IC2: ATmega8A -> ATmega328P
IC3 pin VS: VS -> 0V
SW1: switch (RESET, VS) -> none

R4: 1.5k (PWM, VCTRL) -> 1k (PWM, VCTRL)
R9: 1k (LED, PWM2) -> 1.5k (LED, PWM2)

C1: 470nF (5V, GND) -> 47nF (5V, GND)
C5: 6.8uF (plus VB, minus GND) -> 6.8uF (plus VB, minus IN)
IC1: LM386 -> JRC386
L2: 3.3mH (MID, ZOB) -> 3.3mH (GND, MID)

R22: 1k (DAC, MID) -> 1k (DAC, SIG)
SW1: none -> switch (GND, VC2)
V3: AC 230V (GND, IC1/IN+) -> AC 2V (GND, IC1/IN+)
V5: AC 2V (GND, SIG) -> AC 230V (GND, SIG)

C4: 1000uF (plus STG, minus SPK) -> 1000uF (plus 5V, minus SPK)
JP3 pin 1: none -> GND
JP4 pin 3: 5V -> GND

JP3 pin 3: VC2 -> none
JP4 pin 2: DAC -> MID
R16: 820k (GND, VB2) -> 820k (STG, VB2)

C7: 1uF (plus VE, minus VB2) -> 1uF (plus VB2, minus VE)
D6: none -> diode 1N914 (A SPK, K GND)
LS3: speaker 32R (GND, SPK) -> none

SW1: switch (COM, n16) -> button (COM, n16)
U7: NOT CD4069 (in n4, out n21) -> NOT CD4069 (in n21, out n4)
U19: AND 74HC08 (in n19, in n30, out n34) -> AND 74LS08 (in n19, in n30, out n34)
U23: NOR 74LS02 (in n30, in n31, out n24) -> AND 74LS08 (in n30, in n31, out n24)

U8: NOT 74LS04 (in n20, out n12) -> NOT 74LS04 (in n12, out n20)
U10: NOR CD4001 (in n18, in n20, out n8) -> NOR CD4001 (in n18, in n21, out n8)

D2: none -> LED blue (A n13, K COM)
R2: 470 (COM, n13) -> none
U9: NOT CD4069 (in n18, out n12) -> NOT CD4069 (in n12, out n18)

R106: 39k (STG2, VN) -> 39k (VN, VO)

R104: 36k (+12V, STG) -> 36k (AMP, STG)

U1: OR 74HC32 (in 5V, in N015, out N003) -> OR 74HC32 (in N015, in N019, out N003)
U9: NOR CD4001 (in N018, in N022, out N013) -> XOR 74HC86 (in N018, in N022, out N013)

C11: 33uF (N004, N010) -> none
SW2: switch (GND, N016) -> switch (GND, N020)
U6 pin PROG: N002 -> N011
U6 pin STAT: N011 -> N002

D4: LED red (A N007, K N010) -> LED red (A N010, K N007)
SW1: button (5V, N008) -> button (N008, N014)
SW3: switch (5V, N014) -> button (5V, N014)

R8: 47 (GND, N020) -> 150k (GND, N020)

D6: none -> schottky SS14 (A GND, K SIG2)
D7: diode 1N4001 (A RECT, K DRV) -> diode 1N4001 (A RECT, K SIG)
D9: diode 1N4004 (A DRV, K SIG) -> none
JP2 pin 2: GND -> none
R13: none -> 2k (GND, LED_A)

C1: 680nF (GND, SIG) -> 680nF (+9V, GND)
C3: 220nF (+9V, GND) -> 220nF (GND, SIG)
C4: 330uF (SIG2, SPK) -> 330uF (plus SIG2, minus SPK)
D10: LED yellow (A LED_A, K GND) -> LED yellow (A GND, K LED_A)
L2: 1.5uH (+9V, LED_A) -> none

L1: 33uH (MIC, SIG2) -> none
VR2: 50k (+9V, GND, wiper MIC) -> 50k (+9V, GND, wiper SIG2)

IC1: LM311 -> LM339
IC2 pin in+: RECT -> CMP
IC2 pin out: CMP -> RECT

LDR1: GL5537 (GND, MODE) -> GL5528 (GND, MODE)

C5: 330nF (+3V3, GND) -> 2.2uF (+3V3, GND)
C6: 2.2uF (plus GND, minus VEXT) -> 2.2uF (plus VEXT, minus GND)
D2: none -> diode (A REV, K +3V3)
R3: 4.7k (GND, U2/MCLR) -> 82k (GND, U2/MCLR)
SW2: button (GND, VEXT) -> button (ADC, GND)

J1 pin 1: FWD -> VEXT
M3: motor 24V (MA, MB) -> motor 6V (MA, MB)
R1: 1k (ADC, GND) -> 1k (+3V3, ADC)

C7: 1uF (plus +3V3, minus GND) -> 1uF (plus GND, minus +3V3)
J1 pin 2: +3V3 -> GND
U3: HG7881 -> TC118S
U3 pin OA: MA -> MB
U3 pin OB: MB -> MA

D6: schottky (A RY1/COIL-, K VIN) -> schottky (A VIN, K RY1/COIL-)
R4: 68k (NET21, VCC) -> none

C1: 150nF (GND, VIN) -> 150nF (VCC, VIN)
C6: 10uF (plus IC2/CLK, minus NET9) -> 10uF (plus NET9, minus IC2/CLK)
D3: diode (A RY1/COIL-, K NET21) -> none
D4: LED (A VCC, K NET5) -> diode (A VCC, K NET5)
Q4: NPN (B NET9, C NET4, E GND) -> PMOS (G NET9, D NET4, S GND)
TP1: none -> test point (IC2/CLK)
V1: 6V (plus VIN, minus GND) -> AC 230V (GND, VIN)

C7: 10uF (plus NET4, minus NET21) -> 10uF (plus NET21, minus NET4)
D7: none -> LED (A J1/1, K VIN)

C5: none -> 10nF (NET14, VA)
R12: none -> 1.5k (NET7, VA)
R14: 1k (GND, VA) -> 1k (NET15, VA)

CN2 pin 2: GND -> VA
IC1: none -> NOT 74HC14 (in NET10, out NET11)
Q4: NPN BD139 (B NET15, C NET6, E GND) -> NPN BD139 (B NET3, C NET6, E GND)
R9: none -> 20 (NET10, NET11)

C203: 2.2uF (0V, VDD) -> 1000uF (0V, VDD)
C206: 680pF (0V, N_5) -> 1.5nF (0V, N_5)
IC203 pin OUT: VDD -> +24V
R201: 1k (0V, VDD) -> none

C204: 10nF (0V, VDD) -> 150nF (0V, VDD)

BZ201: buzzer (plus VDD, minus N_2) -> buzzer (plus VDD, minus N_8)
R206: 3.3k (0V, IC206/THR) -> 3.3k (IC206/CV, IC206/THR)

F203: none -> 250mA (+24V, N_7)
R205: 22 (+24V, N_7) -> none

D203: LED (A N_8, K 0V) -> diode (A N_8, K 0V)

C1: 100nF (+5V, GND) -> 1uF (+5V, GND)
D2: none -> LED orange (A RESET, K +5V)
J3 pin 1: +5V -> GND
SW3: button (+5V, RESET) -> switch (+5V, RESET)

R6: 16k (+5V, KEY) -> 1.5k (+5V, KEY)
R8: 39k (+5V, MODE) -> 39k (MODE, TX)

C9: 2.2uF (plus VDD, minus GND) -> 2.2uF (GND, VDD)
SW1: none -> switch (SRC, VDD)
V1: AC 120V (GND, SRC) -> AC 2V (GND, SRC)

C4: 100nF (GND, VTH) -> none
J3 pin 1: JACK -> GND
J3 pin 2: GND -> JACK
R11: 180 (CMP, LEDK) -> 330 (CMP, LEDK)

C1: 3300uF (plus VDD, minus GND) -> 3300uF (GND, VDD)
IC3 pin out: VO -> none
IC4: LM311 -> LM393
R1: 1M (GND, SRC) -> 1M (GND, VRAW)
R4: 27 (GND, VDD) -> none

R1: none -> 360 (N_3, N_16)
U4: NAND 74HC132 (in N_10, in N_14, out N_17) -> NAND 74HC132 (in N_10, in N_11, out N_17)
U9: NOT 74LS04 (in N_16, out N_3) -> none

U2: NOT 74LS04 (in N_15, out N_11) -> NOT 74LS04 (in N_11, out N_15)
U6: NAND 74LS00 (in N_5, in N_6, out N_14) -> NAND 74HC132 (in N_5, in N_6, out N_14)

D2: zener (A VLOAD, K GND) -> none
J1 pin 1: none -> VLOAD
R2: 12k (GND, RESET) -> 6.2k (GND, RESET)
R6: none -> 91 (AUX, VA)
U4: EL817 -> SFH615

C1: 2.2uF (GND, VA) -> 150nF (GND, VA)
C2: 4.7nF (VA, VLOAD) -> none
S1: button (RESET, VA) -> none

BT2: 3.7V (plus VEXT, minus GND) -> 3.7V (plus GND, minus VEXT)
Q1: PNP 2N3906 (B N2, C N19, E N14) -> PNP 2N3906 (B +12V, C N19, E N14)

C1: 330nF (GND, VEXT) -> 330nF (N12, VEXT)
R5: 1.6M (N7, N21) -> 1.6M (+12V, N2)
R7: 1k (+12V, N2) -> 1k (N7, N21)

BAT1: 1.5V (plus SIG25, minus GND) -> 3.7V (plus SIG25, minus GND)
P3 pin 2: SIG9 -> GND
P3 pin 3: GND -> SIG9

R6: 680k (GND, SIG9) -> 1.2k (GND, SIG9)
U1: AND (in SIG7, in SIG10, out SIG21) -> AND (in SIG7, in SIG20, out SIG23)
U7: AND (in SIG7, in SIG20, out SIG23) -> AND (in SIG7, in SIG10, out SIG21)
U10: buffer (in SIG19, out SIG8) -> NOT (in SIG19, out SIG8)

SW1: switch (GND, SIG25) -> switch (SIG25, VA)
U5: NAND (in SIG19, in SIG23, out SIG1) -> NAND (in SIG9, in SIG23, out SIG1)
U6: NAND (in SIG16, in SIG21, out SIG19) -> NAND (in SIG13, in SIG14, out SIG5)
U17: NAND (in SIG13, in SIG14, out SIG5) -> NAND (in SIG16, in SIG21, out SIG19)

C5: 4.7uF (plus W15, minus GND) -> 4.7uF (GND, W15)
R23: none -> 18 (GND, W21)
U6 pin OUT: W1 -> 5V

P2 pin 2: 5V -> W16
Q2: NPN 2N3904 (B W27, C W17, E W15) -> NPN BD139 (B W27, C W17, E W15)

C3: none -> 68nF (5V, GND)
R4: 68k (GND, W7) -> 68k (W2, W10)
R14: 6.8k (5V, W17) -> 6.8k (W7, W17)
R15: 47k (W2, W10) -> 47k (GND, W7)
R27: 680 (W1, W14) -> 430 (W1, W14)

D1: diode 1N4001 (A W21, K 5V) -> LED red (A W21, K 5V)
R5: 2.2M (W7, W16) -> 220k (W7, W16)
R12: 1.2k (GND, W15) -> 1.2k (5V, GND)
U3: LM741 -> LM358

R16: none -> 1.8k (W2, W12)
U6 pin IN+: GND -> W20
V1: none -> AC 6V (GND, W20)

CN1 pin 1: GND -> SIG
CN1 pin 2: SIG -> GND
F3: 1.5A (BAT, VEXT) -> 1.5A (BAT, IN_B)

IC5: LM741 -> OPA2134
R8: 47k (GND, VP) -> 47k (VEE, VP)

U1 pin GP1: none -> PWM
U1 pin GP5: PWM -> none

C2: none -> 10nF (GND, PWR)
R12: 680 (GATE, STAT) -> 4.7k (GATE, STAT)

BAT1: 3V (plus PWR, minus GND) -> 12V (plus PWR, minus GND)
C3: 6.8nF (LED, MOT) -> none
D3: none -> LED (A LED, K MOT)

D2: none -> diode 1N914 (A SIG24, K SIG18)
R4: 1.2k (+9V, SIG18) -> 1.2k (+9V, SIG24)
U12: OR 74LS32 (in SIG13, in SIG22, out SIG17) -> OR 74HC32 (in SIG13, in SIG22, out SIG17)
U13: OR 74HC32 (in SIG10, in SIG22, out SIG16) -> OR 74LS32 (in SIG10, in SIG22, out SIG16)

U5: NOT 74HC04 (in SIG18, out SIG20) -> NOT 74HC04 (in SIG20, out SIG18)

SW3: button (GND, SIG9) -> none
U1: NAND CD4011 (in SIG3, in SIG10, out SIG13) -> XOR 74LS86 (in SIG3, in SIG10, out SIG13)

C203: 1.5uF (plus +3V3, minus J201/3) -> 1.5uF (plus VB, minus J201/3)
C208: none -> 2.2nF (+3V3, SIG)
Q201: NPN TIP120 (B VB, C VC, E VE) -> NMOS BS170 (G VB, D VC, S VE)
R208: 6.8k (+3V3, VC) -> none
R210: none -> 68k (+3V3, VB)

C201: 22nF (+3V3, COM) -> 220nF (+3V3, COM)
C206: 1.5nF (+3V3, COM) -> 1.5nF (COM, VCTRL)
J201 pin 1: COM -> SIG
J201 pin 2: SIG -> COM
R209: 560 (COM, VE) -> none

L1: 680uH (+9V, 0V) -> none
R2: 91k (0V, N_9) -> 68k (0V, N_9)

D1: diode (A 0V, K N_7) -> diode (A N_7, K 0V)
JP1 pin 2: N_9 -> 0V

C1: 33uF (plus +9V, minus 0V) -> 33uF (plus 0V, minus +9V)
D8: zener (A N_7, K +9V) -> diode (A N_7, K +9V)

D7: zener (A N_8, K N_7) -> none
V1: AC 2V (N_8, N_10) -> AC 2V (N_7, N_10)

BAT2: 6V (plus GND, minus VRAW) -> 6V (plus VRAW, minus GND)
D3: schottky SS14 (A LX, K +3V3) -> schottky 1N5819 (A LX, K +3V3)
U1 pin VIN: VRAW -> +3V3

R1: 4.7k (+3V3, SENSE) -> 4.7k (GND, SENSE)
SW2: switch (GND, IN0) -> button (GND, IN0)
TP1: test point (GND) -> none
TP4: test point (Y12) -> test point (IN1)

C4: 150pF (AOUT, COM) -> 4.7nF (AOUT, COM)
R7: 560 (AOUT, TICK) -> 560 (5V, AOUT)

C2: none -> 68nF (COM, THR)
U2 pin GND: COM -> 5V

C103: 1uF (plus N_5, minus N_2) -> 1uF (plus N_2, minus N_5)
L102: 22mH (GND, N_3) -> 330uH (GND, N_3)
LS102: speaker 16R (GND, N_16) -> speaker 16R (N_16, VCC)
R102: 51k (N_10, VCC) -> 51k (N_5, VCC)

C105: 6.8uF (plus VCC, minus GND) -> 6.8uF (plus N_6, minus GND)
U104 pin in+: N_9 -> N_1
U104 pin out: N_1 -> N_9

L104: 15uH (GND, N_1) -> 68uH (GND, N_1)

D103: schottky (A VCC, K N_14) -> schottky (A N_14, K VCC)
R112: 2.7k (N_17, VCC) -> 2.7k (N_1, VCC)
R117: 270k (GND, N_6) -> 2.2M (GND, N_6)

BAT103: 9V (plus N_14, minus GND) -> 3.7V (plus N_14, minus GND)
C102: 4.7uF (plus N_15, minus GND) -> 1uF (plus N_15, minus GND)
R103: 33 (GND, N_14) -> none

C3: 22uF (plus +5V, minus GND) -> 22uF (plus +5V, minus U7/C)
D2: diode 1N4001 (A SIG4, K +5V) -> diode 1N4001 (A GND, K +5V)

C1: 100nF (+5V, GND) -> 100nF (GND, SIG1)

•••

- Assignment -
There is a run of lines above from the one with "IC2 pin in+: RECT -> CMP" to the one with "C206: 680pF (0V, N_5) -> 1.5nF (0V, N_5)"; print exactly that run, both ends included, and nothing else.

- Response area -
IC2 pin in+: RECT -> CMP
IC2 pin out: CMP -> RECT

LDR1: GL5537 (GND, MODE) -> GL5528 (GND, MODE)

C5: 330nF (+3V3, GND) -> 2.2uF (+3V3, GND)
C6: 2.2uF (plus GND, minus VEXT) -> 2.2uF (plus VEXT, minus GND)
D2: none -> diode (A REV, K +3V3)
R3: 4.7k (GND, U2/MCLR) -> 82k (GND, U2/MCLR)
SW2: button (GND, VEXT) -> button (ADC, GND)

J1 pin 1: FWD -> VEXT
M3: motor 24V (MA, MB) -> motor 6V (MA, MB)
R1: 1k (ADC, GND) -> 1k (+3V3, ADC)

C7: 1uF (plus +3V3, minus GND) -> 1uF (plus GND, minus +3V3)
J1 pin 2: +3V3 -> GND
U3: HG7881 -> TC118S
U3 pin OA: MA -> MB
U3 pin OB: MB -> MA

D6: schottky (A RY1/COIL-, K VIN) -> schottky (A VIN, K RY1/COIL-)
R4: 68k (NET21, VCC) -> none

C1: 150nF (GND, VIN) -> 150nF (VCC, VIN)
C6: 10uF (plus IC2/CLK, minus NET9) -> 10uF (plus NET9, minus IC2/CLK)
D3: diode (A RY1/COIL-, K NET21) -> none
D4: LED (A VCC, K NET5) -> diode (A VCC, K NET5)
Q4: NPN (B NET9, C NET4, E GND) -> PMOS (G NET9, D NET4, S GND)
TP1: none -> test point (IC2/CLK)
V1: 6V (plus VIN, minus GND) -> AC 230V (GND, VIN)

C7: 10uF (plus NET4, minus NET21) -> 10uF (plus NET21, minus NET4)
D7: none -> LED (A J1/1, K VIN)

C5: none -> 10nF (NET14, VA)
R12: none -> 1.5k (NET7, VA)
R14: 1k (GND, VA) -> 1k (NET15, VA)

CN2 pin 2: GND -> VA
IC1: none -> NOT 74HC14 (in NET10, out NET11)
Q4: NPN BD139 (B NET15, C NET6, E GND) -> NPN BD139 (B NET3, C NET6, E GND)
R9: none -> 20 (NET10, NET11)

C203: 2.2uF (0V, VDD) -> 1000uF (0V, VDD)
C206: 680pF (0V, N_5) -> 1.5nF (0V, N_5)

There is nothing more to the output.